(Stored entries)
== Segment start ==

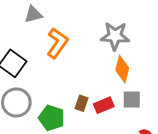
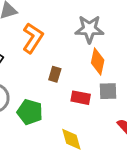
brown rectangle: (81, 103) -> (55, 74), moved
red rectangle: (104, 105) -> (81, 98), turned 36

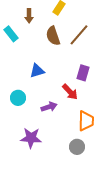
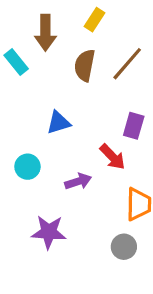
brown arrow: (29, 16) -> (45, 33), size x1.5
brown semicircle: (53, 36) -> (85, 65), turned 30

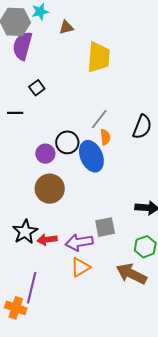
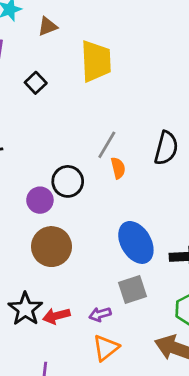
black square: (37, 88) -> (36, 83), moved
blue ellipse: (91, 156) -> (136, 242), moved
purple arrow: (79, 242) -> (100, 314), size x0.6

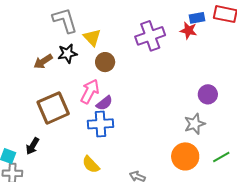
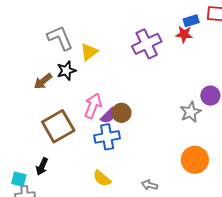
yellow triangle: (92, 37) -> (89, 52), turned 42
brown circle: (105, 62) -> (121, 113), moved
gray star: (195, 124) -> (191, 112), moved

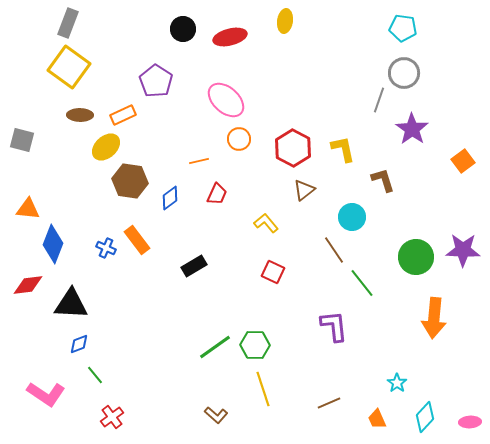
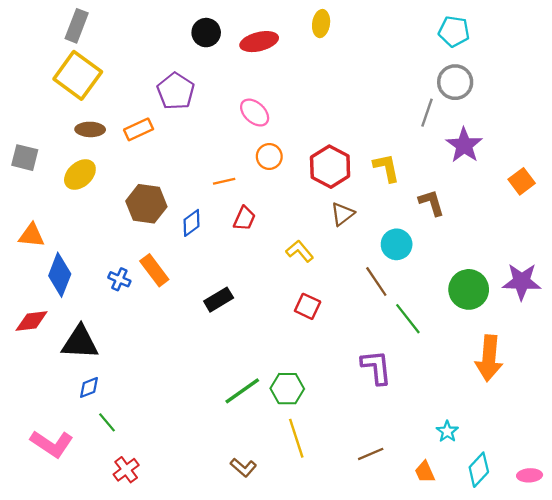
pink ellipse: (226, 100) -> (255, 113), size x0.7
yellow ellipse: (106, 147) -> (80, 175), moved

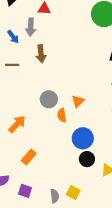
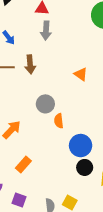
gray arrow: (31, 27) -> (46, 31), moved
brown arrow: (41, 54) -> (30, 64), moved
orange triangle: (78, 101) -> (81, 74), moved, turned -40

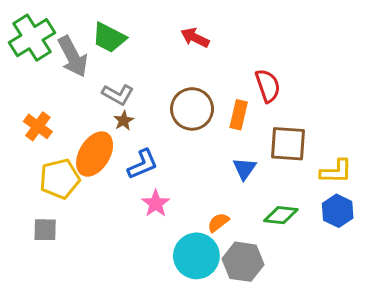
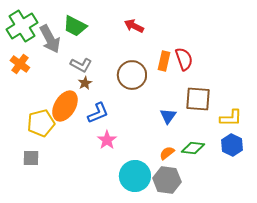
orange rectangle: (239, 115) -> (164, 61), moved
orange cross: (38, 126) -> (20, 64), moved
orange semicircle: (218, 222) -> (167, 153), moved

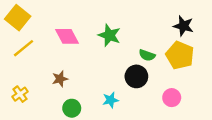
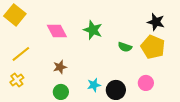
yellow line: (24, 48) -> (21, 54), moved
black circle: (136, 76) -> (116, 90), moved
brown star: (60, 79) -> (60, 67), moved

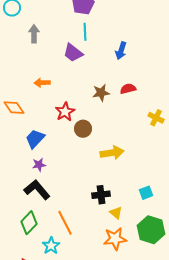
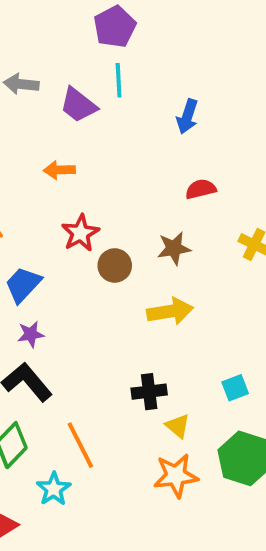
gray arrow: (34, 34) -> (21, 84), turned -84
purple trapezoid: (73, 53) -> (78, 105), moved
orange arrow: (42, 83) -> (59, 170), moved
brown star: (101, 93) -> (174, 248), moved

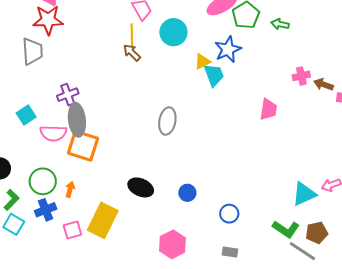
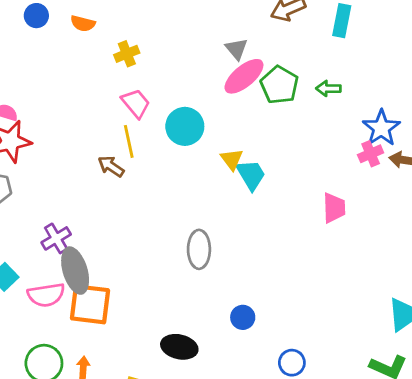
blue star: (228, 49) -> (381, 128), moved
brown arrow: (132, 53) -> (111, 166), moved
yellow triangle: (202, 62) -> (232, 159), turned -30
blue circle: (187, 193) -> (243, 317), moved
blue circle: (229, 214) -> (292, 363), moved

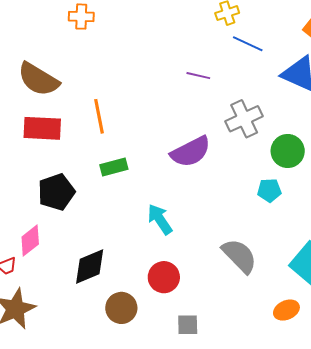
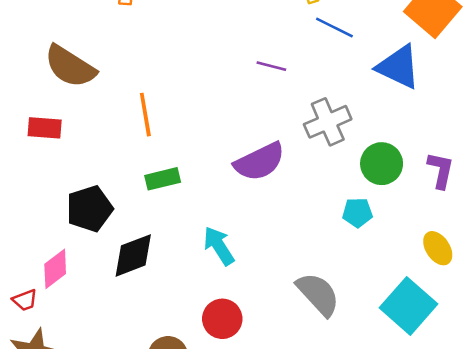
red rectangle: (42, 128) -> (45, 128), moved, size x0.7
black diamond: (90, 266) -> (133, 255), moved

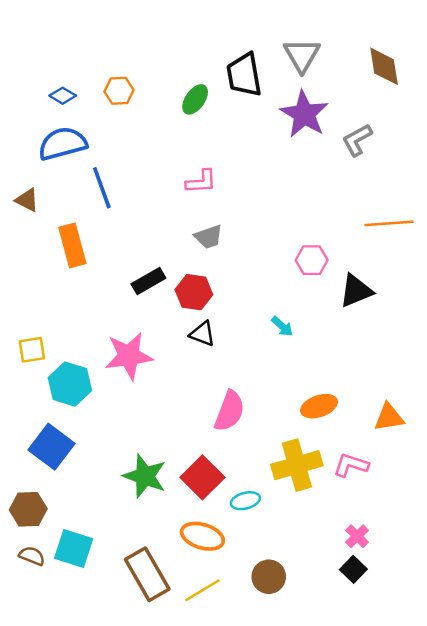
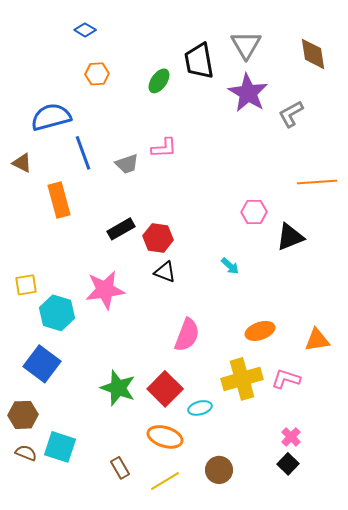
blue diamond: (63, 96) -> (85, 30), moved
gray trapezoid: (209, 237) -> (127, 164), moved
brown rectangle: (147, 574) -> (120, 468), size x0.5

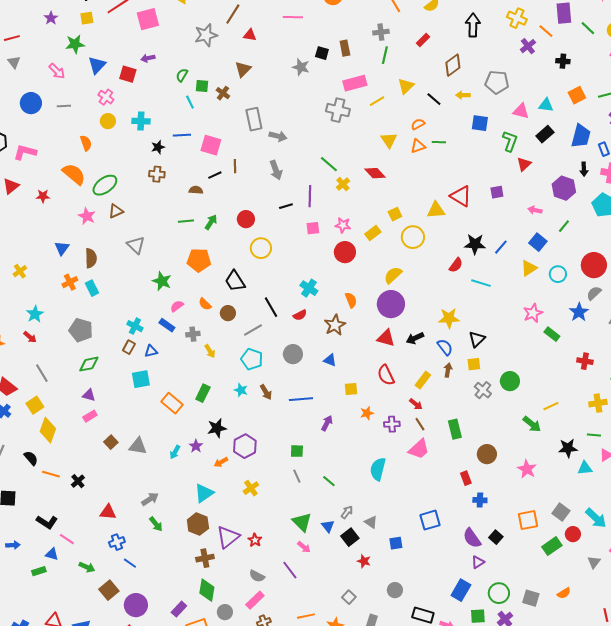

== Segment end ==

Could every line above be set down exactly, with the pictures omitted?

brown rectangle: (81, 103) -> (55, 74), moved
red rectangle: (104, 105) -> (81, 98), turned 36

brown arrow: (29, 16) -> (45, 33), size x1.5
brown semicircle: (53, 36) -> (85, 65), turned 30

black square: (37, 88) -> (36, 83), moved
blue ellipse: (91, 156) -> (136, 242), moved
purple arrow: (79, 242) -> (100, 314), size x0.6

yellow triangle: (92, 37) -> (89, 52), turned 42
brown circle: (105, 62) -> (121, 113), moved
gray star: (195, 124) -> (191, 112), moved

pink ellipse: (226, 100) -> (255, 113), size x0.7
yellow ellipse: (106, 147) -> (80, 175), moved

gray arrow: (31, 27) -> (46, 31), moved
brown arrow: (41, 54) -> (30, 64), moved
orange triangle: (78, 101) -> (81, 74), moved, turned -40

orange rectangle: (239, 115) -> (164, 61), moved
orange cross: (38, 126) -> (20, 64), moved
orange semicircle: (218, 222) -> (167, 153), moved

yellow line: (24, 48) -> (21, 54), moved
black circle: (136, 76) -> (116, 90), moved
brown star: (60, 79) -> (60, 67), moved

gray arrow: (34, 34) -> (21, 84), turned -84
purple trapezoid: (73, 53) -> (78, 105), moved
orange arrow: (42, 83) -> (59, 170), moved
brown star: (101, 93) -> (174, 248), moved

blue star: (228, 49) -> (381, 128), moved
brown arrow: (132, 53) -> (111, 166), moved
yellow triangle: (202, 62) -> (232, 159), turned -30
blue circle: (187, 193) -> (243, 317), moved
blue circle: (229, 214) -> (292, 363), moved

red rectangle: (42, 128) -> (45, 128), moved, size x0.7
black diamond: (90, 266) -> (133, 255), moved

blue diamond: (63, 96) -> (85, 30), moved
gray trapezoid: (209, 237) -> (127, 164), moved
brown rectangle: (147, 574) -> (120, 468), size x0.5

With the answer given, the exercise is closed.